YOUR INSTRUCTIONS:
Apart from the pictures, every entry should be reproduced exactly.

Stored records:
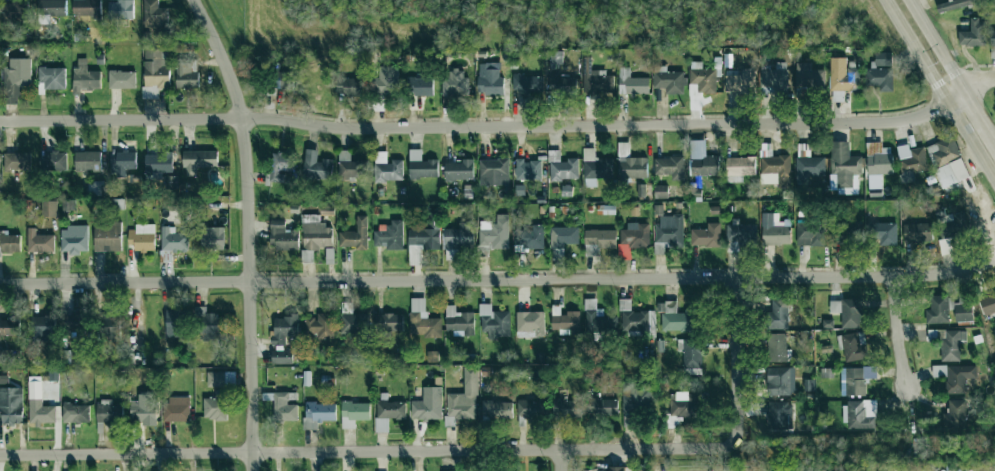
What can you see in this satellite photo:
building: (955, 4)
building: (51, 8)
building: (86, 8)
building: (14, 12)
building: (154, 14)
building: (973, 34)
building: (992, 38)
road: (938, 46)
building: (555, 57)
building: (882, 59)
building: (156, 68)
building: (185, 74)
building: (84, 77)
building: (808, 77)
building: (51, 78)
building: (773, 78)
building: (879, 78)
building: (15, 79)
building: (121, 79)
building: (388, 79)
building: (489, 79)
building: (701, 79)
building: (842, 79)
road: (978, 79)
building: (283, 80)
building: (668, 80)
building: (739, 81)
building: (454, 82)
building: (597, 82)
building: (632, 83)
building: (528, 84)
building: (348, 85)
building: (420, 85)
building: (562, 85)
road: (939, 90)
road: (981, 115)
road: (486, 126)
building: (944, 150)
building: (879, 159)
building: (911, 159)
building: (56, 160)
building: (87, 160)
building: (198, 160)
building: (702, 160)
building: (17, 161)
building: (158, 162)
building: (121, 163)
building: (630, 163)
building: (281, 165)
building: (421, 165)
building: (845, 165)
building: (317, 166)
building: (350, 166)
building: (808, 166)
building: (562, 167)
building: (595, 167)
building: (670, 167)
building: (387, 168)
building: (739, 168)
building: (527, 169)
building: (458, 170)
building: (775, 170)
building: (493, 172)
building: (951, 172)
building: (171, 181)
building: (467, 191)
building: (661, 191)
building: (68, 204)
building: (49, 208)
building: (952, 225)
road: (248, 230)
building: (774, 231)
building: (668, 232)
building: (917, 232)
building: (316, 233)
building: (846, 233)
building: (882, 233)
building: (355, 234)
building: (426, 234)
building: (740, 234)
building: (809, 234)
building: (389, 235)
building: (493, 235)
building: (282, 236)
building: (563, 236)
building: (706, 236)
building: (107, 237)
building: (141, 237)
building: (212, 238)
building: (530, 238)
building: (633, 238)
building: (74, 239)
building: (173, 239)
building: (457, 240)
building: (40, 241)
building: (599, 241)
building: (9, 242)
road: (498, 278)
building: (988, 302)
building: (939, 309)
building: (848, 311)
building: (963, 312)
building: (778, 315)
building: (675, 317)
building: (598, 318)
building: (351, 320)
building: (423, 320)
building: (636, 320)
building: (75, 321)
building: (459, 321)
building: (494, 321)
building: (388, 322)
building: (529, 324)
building: (43, 325)
building: (177, 325)
building: (10, 326)
building: (208, 326)
building: (321, 326)
building: (111, 327)
building: (284, 328)
road: (900, 333)
building: (952, 344)
building: (853, 346)
building: (776, 347)
building: (692, 353)
building: (5, 355)
road: (737, 358)
building: (994, 363)
building: (954, 376)
building: (220, 378)
building: (4, 379)
building: (855, 380)
building: (780, 381)
building: (464, 397)
building: (636, 398)
building: (428, 404)
building: (682, 404)
building: (11, 405)
building: (39, 405)
building: (216, 406)
building: (602, 407)
building: (283, 408)
building: (567, 408)
building: (496, 409)
building: (531, 409)
building: (176, 410)
building: (108, 411)
building: (141, 411)
building: (389, 411)
building: (75, 413)
building: (354, 413)
building: (318, 414)
building: (955, 414)
building: (778, 415)
building: (859, 415)
road: (369, 452)
road: (560, 461)
building: (616, 468)
building: (638, 469)
road: (660, 469)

TASK RESPONSE:
What can you see in this satellite photo:
building: (955, 4)
building: (51, 8)
building: (86, 8)
building: (14, 12)
building: (154, 14)
building: (973, 34)
building: (992, 38)
road: (938, 46)
building: (555, 57)
building: (882, 59)
building: (156, 68)
building: (185, 74)
building: (84, 77)
building: (808, 77)
building: (51, 78)
building: (773, 78)
building: (879, 78)
building: (15, 79)
building: (121, 79)
building: (388, 79)
building: (489, 79)
building: (701, 79)
building: (842, 79)
road: (978, 79)
building: (283, 80)
building: (668, 80)
building: (739, 81)
building: (454, 82)
building: (597, 82)
building: (632, 83)
building: (528, 84)
building: (348, 85)
building: (420, 85)
building: (562, 85)
road: (939, 90)
road: (981, 115)
road: (486, 126)
building: (944, 150)
building: (879, 159)
building: (911, 159)
building: (56, 160)
building: (87, 160)
building: (198, 160)
building: (702, 160)
building: (17, 161)
building: (158, 162)
building: (121, 163)
building: (630, 163)
building: (281, 165)
building: (421, 165)
building: (845, 165)
building: (317, 166)
building: (350, 166)
building: (808, 166)
building: (562, 167)
building: (595, 167)
building: (670, 167)
building: (387, 168)
building: (739, 168)
building: (527, 169)
building: (458, 170)
building: (775, 170)
building: (493, 172)
building: (951, 172)
building: (171, 181)
building: (467, 191)
building: (661, 191)
building: (68, 204)
building: (49, 208)
building: (952, 225)
road: (248, 230)
building: (774, 231)
building: (668, 232)
building: (917, 232)
building: (316, 233)
building: (846, 233)
building: (882, 233)
building: (355, 234)
building: (426, 234)
building: (740, 234)
building: (809, 234)
building: (389, 235)
building: (493, 235)
building: (282, 236)
building: (563, 236)
building: (706, 236)
building: (107, 237)
building: (141, 237)
building: (212, 238)
building: (530, 238)
building: (633, 238)
building: (74, 239)
building: (173, 239)
building: (457, 240)
building: (40, 241)
building: (599, 241)
building: (9, 242)
road: (498, 278)
building: (988, 302)
building: (939, 309)
building: (848, 311)
building: (963, 312)
building: (778, 315)
building: (675, 317)
building: (598, 318)
building: (351, 320)
building: (423, 320)
building: (636, 320)
building: (75, 321)
building: (459, 321)
building: (494, 321)
building: (388, 322)
building: (529, 324)
building: (43, 325)
building: (177, 325)
building: (10, 326)
building: (208, 326)
building: (321, 326)
building: (111, 327)
building: (284, 328)
road: (900, 333)
building: (952, 344)
building: (853, 346)
building: (776, 347)
building: (692, 353)
building: (5, 355)
road: (737, 358)
building: (994, 363)
building: (954, 376)
building: (220, 378)
building: (4, 379)
building: (855, 380)
building: (780, 381)
building: (464, 397)
building: (636, 398)
building: (428, 404)
building: (682, 404)
building: (11, 405)
building: (39, 405)
building: (216, 406)
building: (602, 407)
building: (283, 408)
building: (567, 408)
building: (496, 409)
building: (531, 409)
building: (176, 410)
building: (108, 411)
building: (141, 411)
building: (389, 411)
building: (75, 413)
building: (354, 413)
building: (318, 414)
building: (955, 414)
building: (778, 415)
building: (859, 415)
road: (369, 452)
road: (560, 461)
building: (616, 468)
building: (638, 469)
road: (660, 469)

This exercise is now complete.